__WHAT YOU ARE ASKED TO DO__
Please reproduce every line of the records below word for word, leaving out the pictures.

__RECORD LIST__
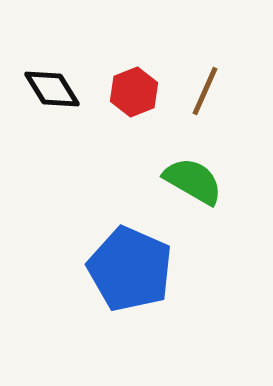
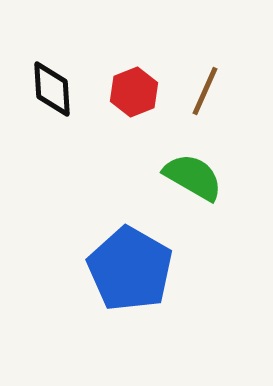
black diamond: rotated 28 degrees clockwise
green semicircle: moved 4 px up
blue pentagon: rotated 6 degrees clockwise
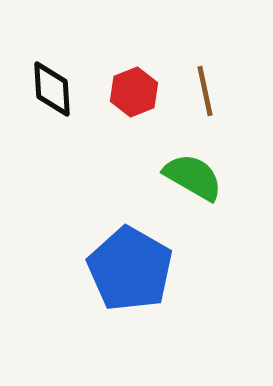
brown line: rotated 36 degrees counterclockwise
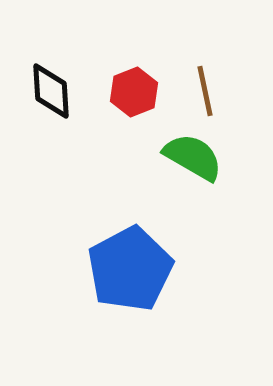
black diamond: moved 1 px left, 2 px down
green semicircle: moved 20 px up
blue pentagon: rotated 14 degrees clockwise
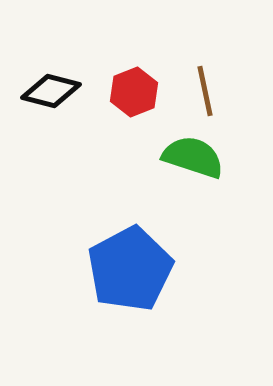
black diamond: rotated 72 degrees counterclockwise
green semicircle: rotated 12 degrees counterclockwise
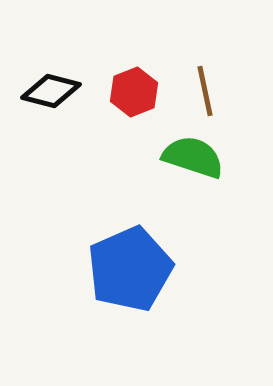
blue pentagon: rotated 4 degrees clockwise
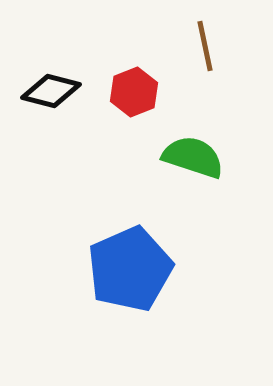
brown line: moved 45 px up
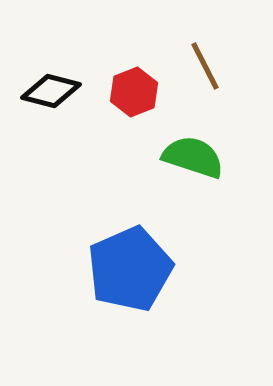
brown line: moved 20 px down; rotated 15 degrees counterclockwise
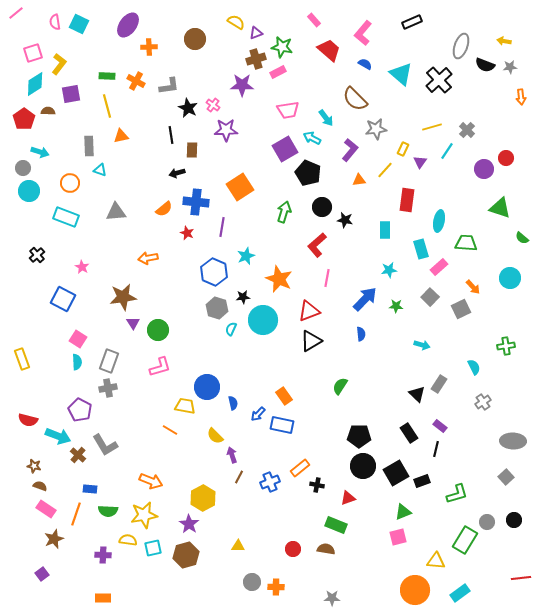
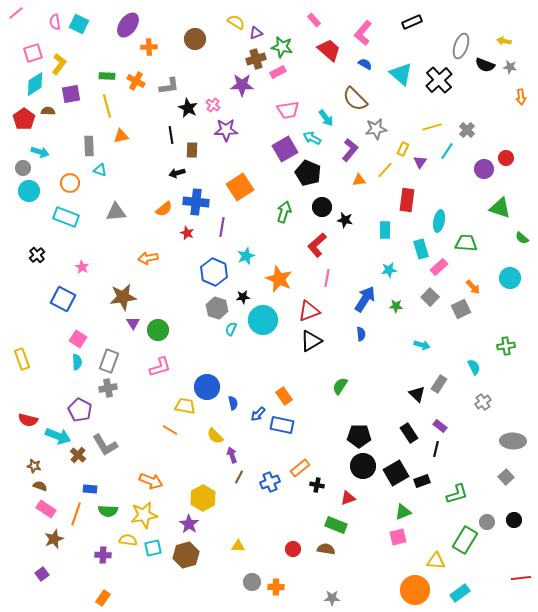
gray star at (510, 67): rotated 16 degrees clockwise
blue arrow at (365, 299): rotated 12 degrees counterclockwise
orange rectangle at (103, 598): rotated 56 degrees counterclockwise
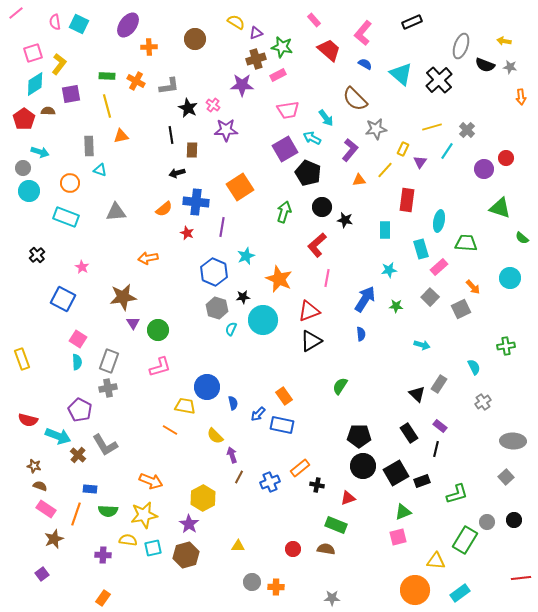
pink rectangle at (278, 72): moved 3 px down
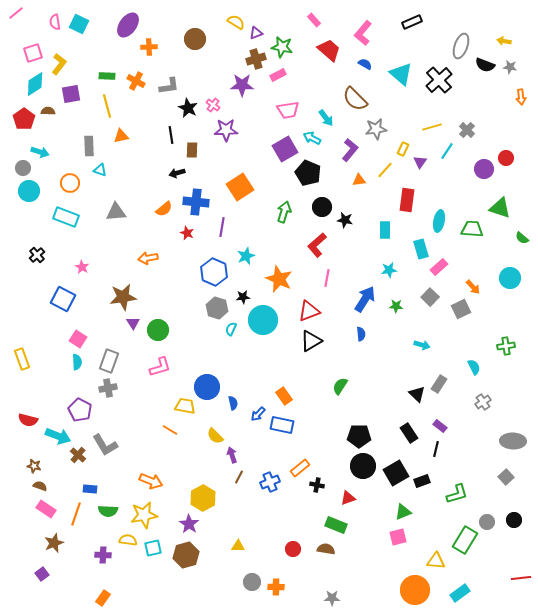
green trapezoid at (466, 243): moved 6 px right, 14 px up
brown star at (54, 539): moved 4 px down
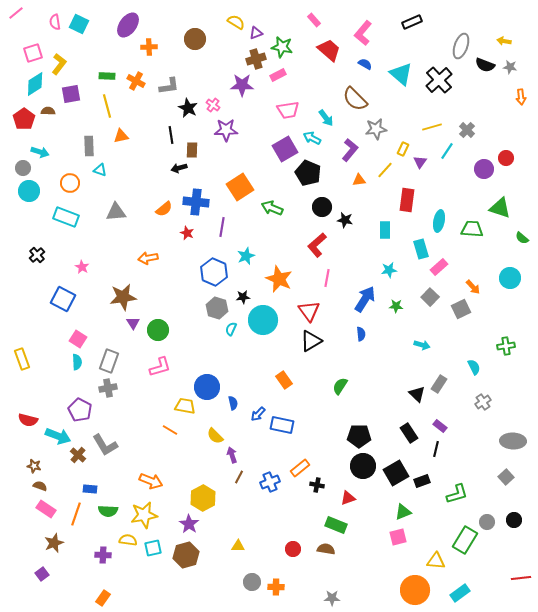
black arrow at (177, 173): moved 2 px right, 5 px up
green arrow at (284, 212): moved 12 px left, 4 px up; rotated 85 degrees counterclockwise
red triangle at (309, 311): rotated 45 degrees counterclockwise
orange rectangle at (284, 396): moved 16 px up
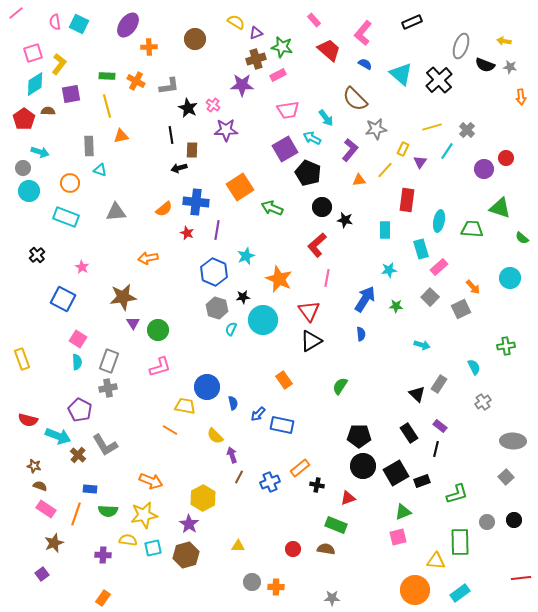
purple line at (222, 227): moved 5 px left, 3 px down
green rectangle at (465, 540): moved 5 px left, 2 px down; rotated 32 degrees counterclockwise
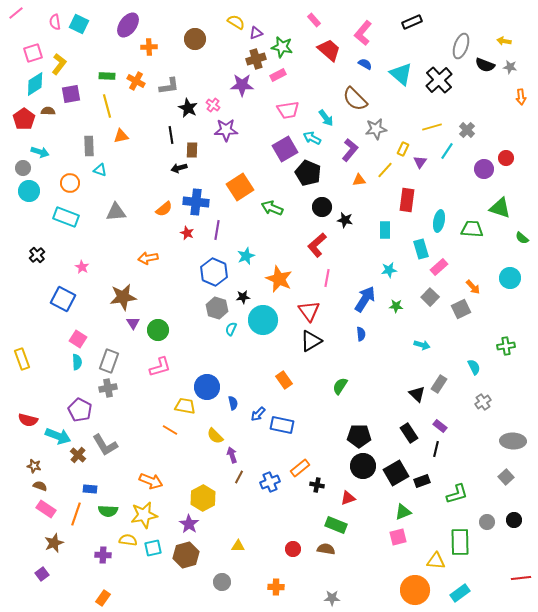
gray circle at (252, 582): moved 30 px left
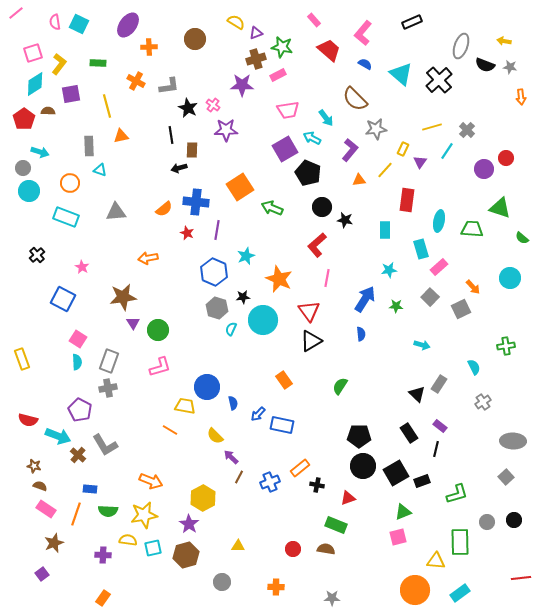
green rectangle at (107, 76): moved 9 px left, 13 px up
purple arrow at (232, 455): moved 1 px left, 2 px down; rotated 28 degrees counterclockwise
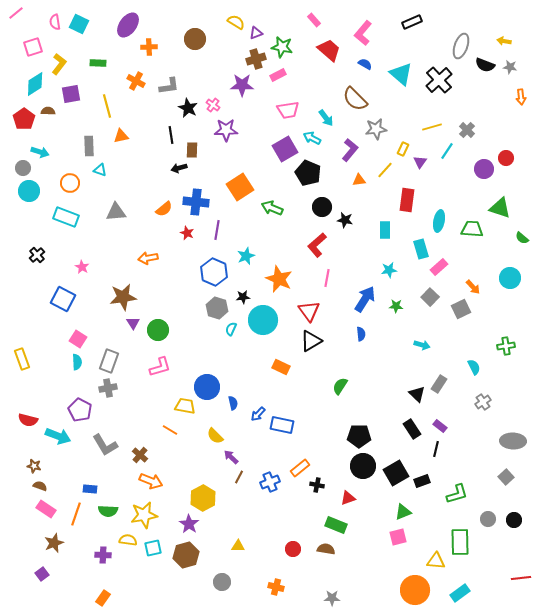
pink square at (33, 53): moved 6 px up
orange rectangle at (284, 380): moved 3 px left, 13 px up; rotated 30 degrees counterclockwise
black rectangle at (409, 433): moved 3 px right, 4 px up
brown cross at (78, 455): moved 62 px right
gray circle at (487, 522): moved 1 px right, 3 px up
orange cross at (276, 587): rotated 14 degrees clockwise
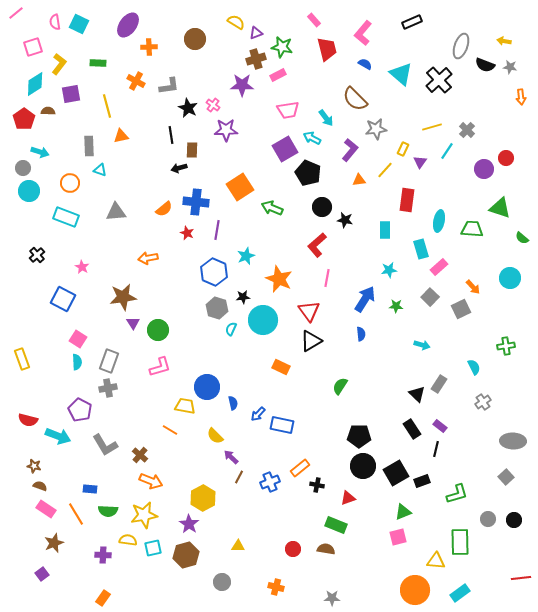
red trapezoid at (329, 50): moved 2 px left, 1 px up; rotated 35 degrees clockwise
orange line at (76, 514): rotated 50 degrees counterclockwise
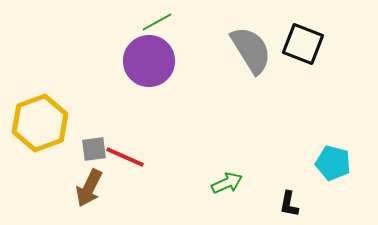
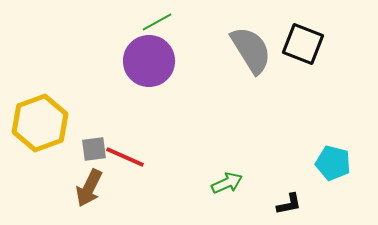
black L-shape: rotated 112 degrees counterclockwise
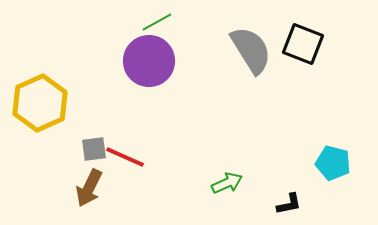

__ANSWER TO THIS TASK__
black diamond: rotated 28 degrees clockwise
green semicircle: moved 4 px up
blue pentagon: rotated 6 degrees clockwise
brown line: rotated 36 degrees counterclockwise
black diamond: moved 1 px left, 2 px down
green semicircle: moved 20 px up
blue pentagon: rotated 14 degrees clockwise
black diamond: rotated 72 degrees counterclockwise
green semicircle: rotated 12 degrees counterclockwise
blue pentagon: rotated 4 degrees clockwise
brown line: moved 45 px up
brown line: moved 20 px down; rotated 15 degrees counterclockwise
gray star at (510, 67): rotated 16 degrees clockwise
blue arrow at (365, 299): rotated 12 degrees counterclockwise
orange rectangle at (103, 598): rotated 56 degrees counterclockwise
pink rectangle at (278, 72): moved 3 px down
green trapezoid at (466, 243): moved 6 px right, 14 px up
brown star at (54, 539): moved 4 px down
black arrow at (177, 173): moved 2 px right, 5 px up
green arrow at (284, 212): moved 12 px left, 4 px up; rotated 85 degrees counterclockwise
red triangle at (309, 311): rotated 45 degrees counterclockwise
orange rectangle at (284, 396): moved 16 px up
purple line at (222, 227): moved 5 px left, 3 px down
green rectangle at (465, 540): moved 5 px left, 2 px down; rotated 32 degrees counterclockwise
gray circle at (252, 582): moved 30 px left
green rectangle at (107, 76): moved 9 px left, 13 px up
purple arrow at (232, 455): moved 1 px left, 2 px down; rotated 28 degrees counterclockwise
pink square at (33, 53): moved 6 px up
orange rectangle at (284, 380): moved 3 px left, 13 px up; rotated 30 degrees counterclockwise
black rectangle at (409, 433): moved 3 px right, 4 px up
brown cross at (78, 455): moved 62 px right
gray circle at (487, 522): moved 1 px right, 3 px up
orange cross at (276, 587): rotated 14 degrees clockwise
red trapezoid at (329, 50): moved 2 px left, 1 px up; rotated 35 degrees clockwise
orange line at (76, 514): rotated 50 degrees counterclockwise
black L-shape: rotated 112 degrees counterclockwise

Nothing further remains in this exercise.